A verbatim copy of the records is required, with all pictures left out.

*** EXERCISE INPUTS ***

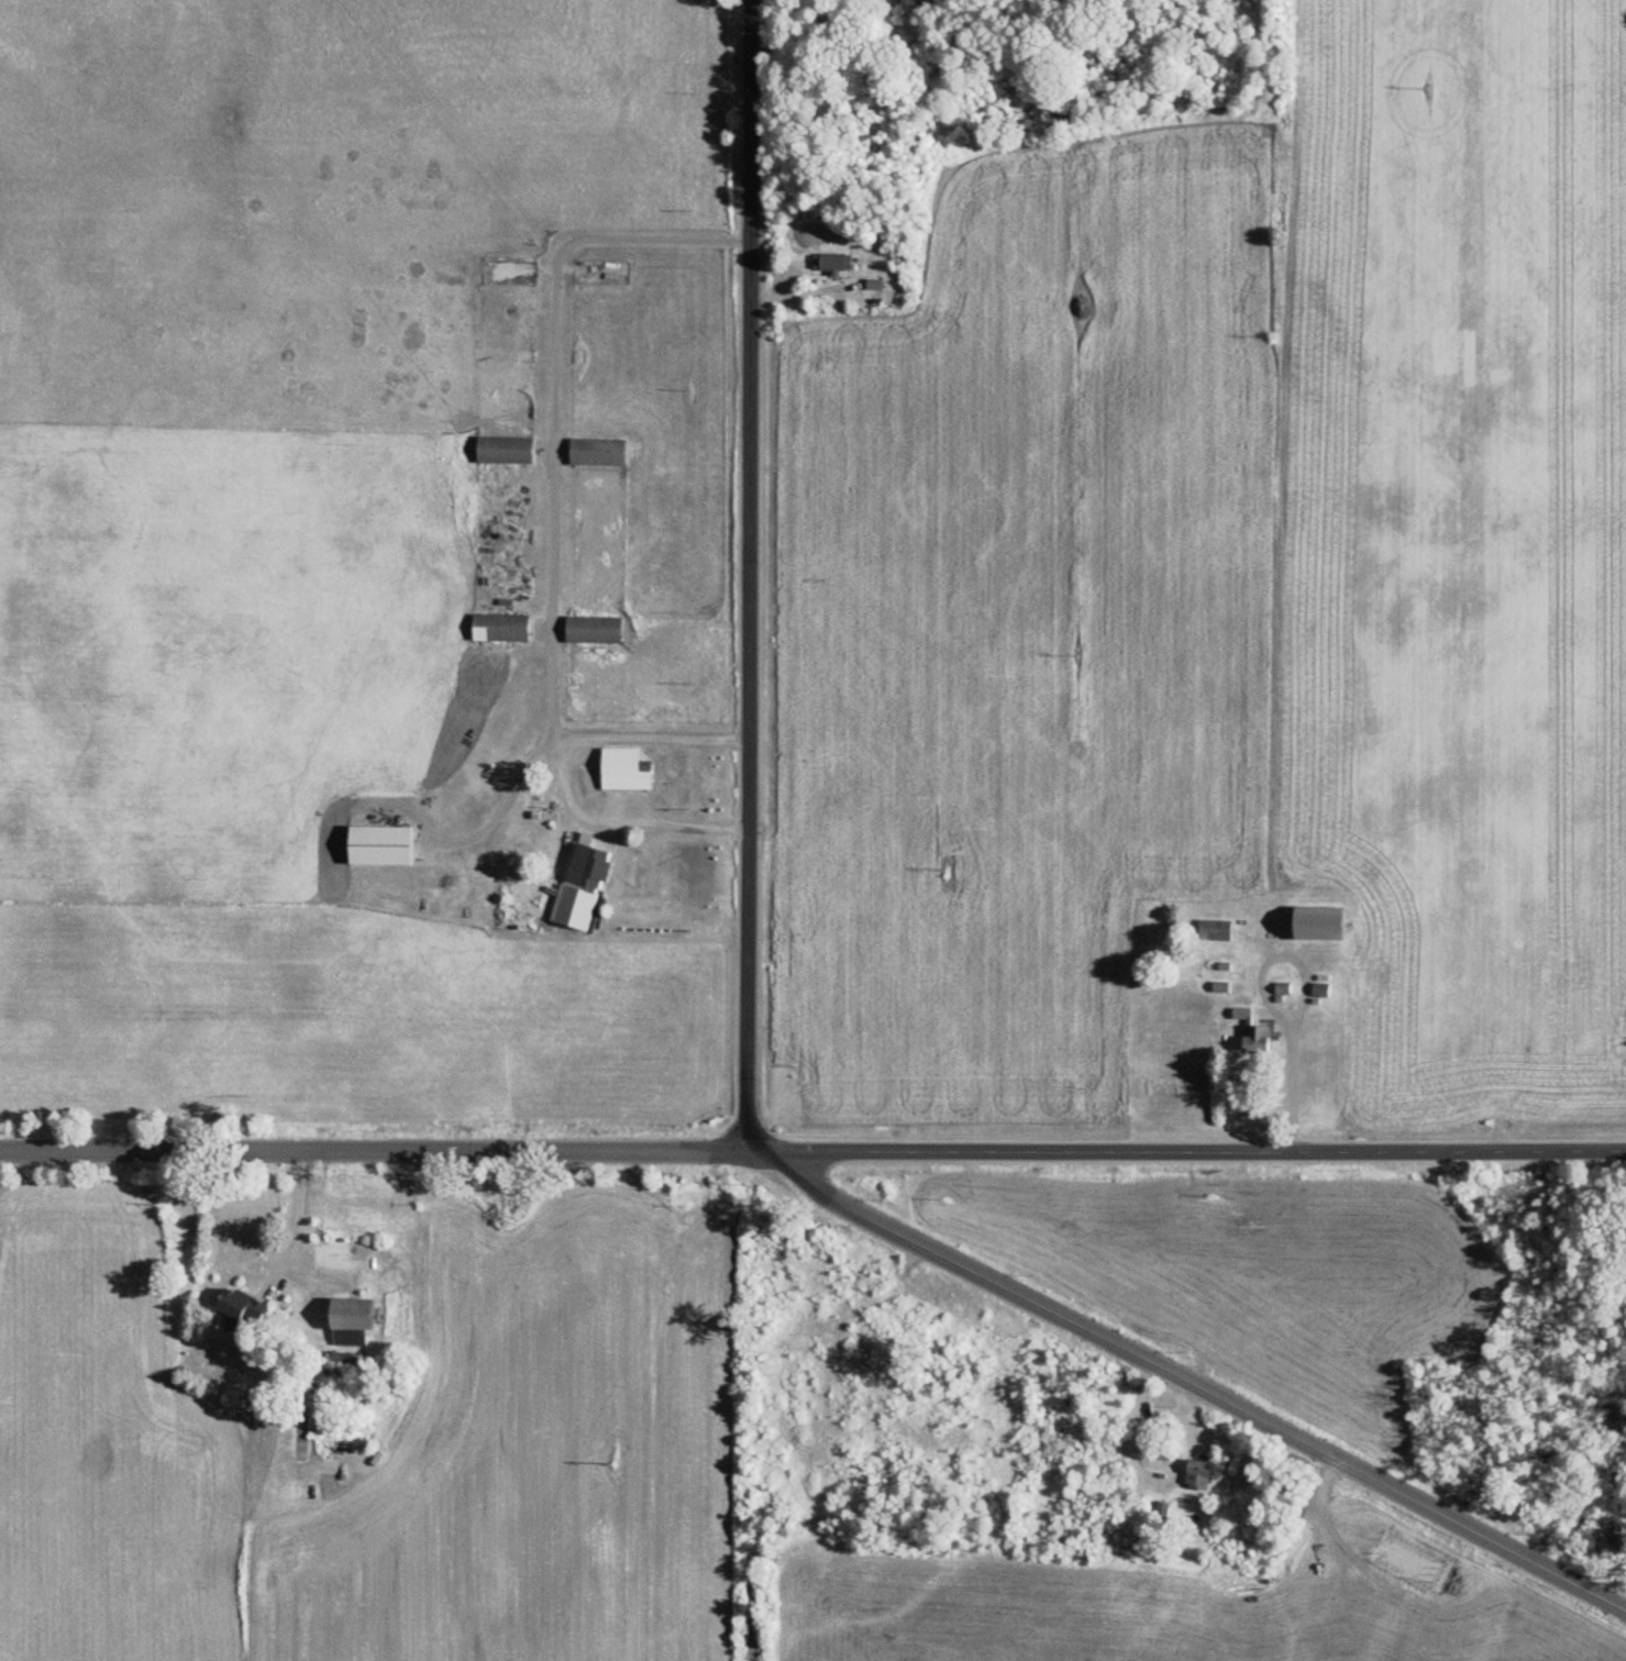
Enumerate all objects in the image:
building: (830, 264)
building: (501, 451)
building: (594, 453)
road: (550, 492)
road: (751, 573)
building: (497, 629)
building: (591, 631)
building: (621, 768)
road: (626, 818)
building: (376, 846)
building: (585, 868)
building: (1315, 924)
building: (1212, 930)
building: (1280, 991)
building: (1318, 991)
road: (1304, 997)
building: (1253, 1038)
road: (812, 1147)
road: (299, 1217)
building: (236, 1309)
building: (347, 1316)
road: (1187, 1383)
building: (1195, 1475)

***

▸ RESPONSE
Enumerate all objects in the image:
building: (830, 264)
building: (501, 451)
building: (594, 453)
road: (550, 492)
road: (751, 573)
building: (497, 629)
building: (591, 631)
building: (621, 768)
road: (626, 818)
building: (376, 846)
building: (585, 868)
building: (1315, 924)
building: (1212, 930)
building: (1280, 991)
building: (1318, 991)
road: (1304, 997)
building: (1253, 1038)
road: (812, 1147)
road: (299, 1217)
building: (236, 1309)
building: (347, 1316)
road: (1187, 1383)
building: (1195, 1475)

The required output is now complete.